-- Task directions --
From the entries below, gather every line containing the string "white".

Object matching data:
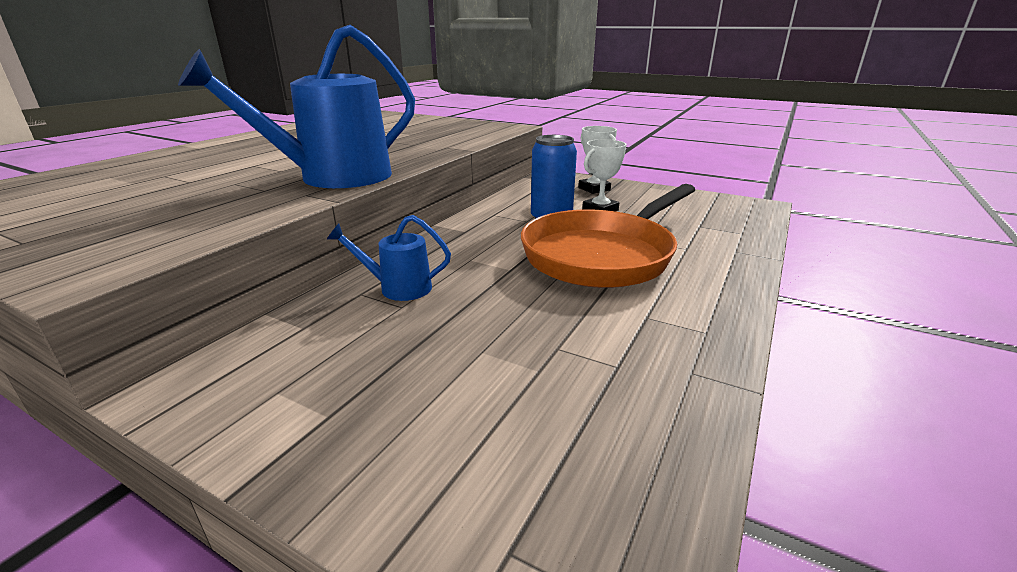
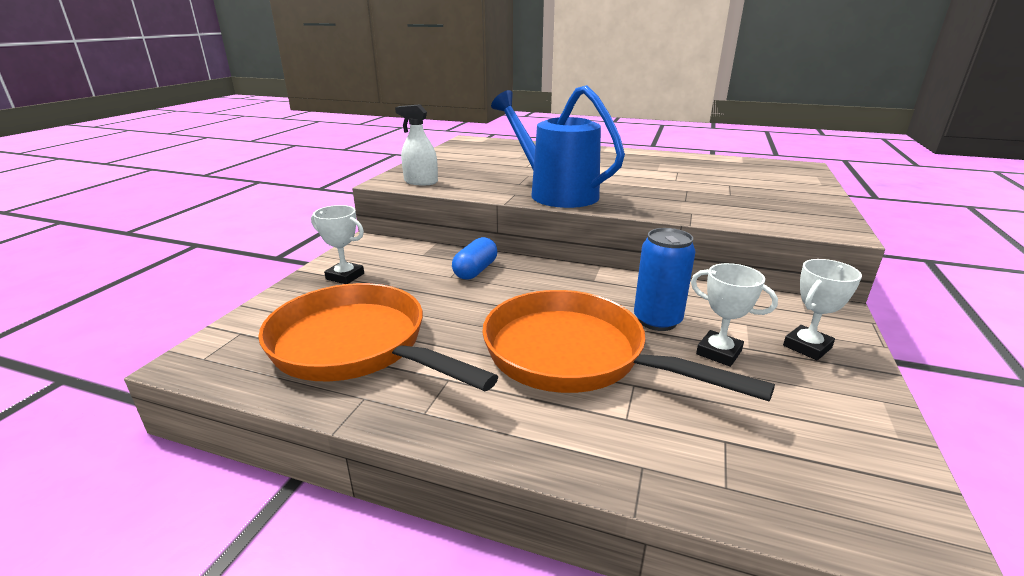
camera: 80 degrees right, 0 degrees up
blue watering can [327,215,451,301] -> blue capsule [452,237,497,280]
none -> orange pan [258,283,498,391]
none -> white trophy [311,205,364,284]
none -> white spray bottle [395,104,438,185]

-- Exercise solution --
none -> white trophy [311,205,364,284]
none -> white spray bottle [395,104,438,185]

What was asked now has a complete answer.